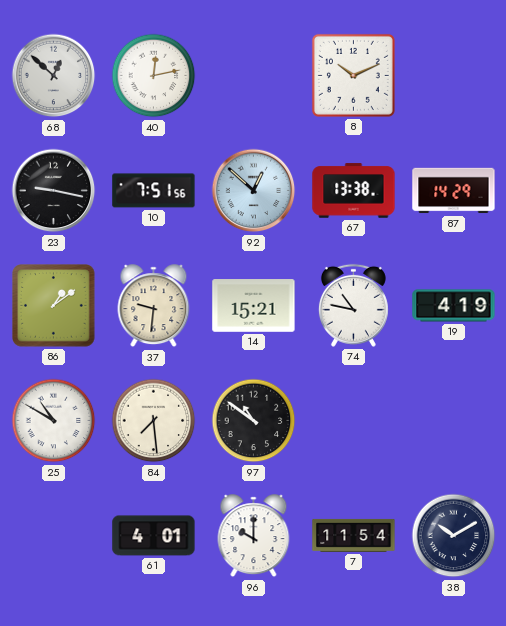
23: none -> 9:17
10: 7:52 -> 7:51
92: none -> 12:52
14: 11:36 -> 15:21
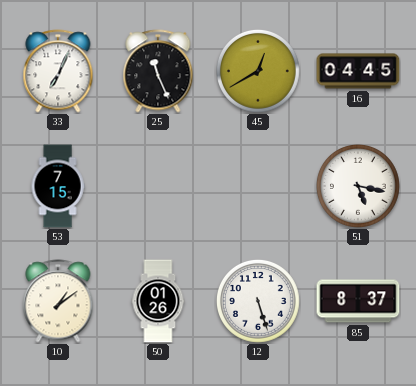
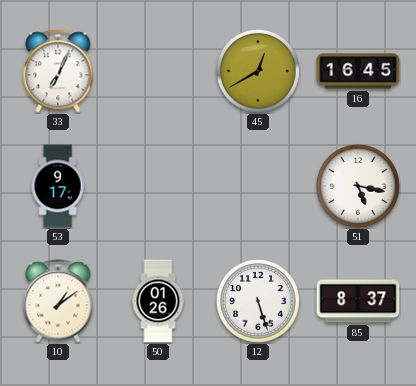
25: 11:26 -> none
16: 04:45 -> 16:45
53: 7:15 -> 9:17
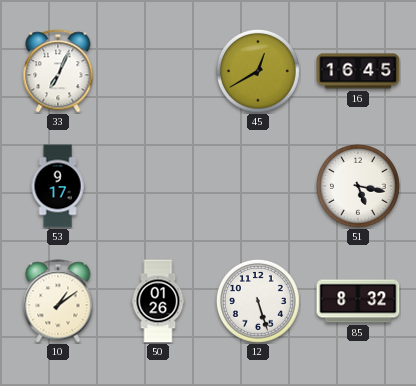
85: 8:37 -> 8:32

=-=-=

* **EXERCISE DESCRIPTION**: Render the records above as a numbered list of their lines, skipping any blank lines. Leave the pictures out of your answer.

* **RESPONSE TO THE TASK**:
1. 23: none -> 9:17
2. 10: 7:52 -> 7:51
3. 92: none -> 12:52
4. 14: 11:36 -> 15:21
5. 25: 11:26 -> none
6. 16: 04:45 -> 16:45
7. 53: 7:15 -> 9:17
8. 85: 8:37 -> 8:32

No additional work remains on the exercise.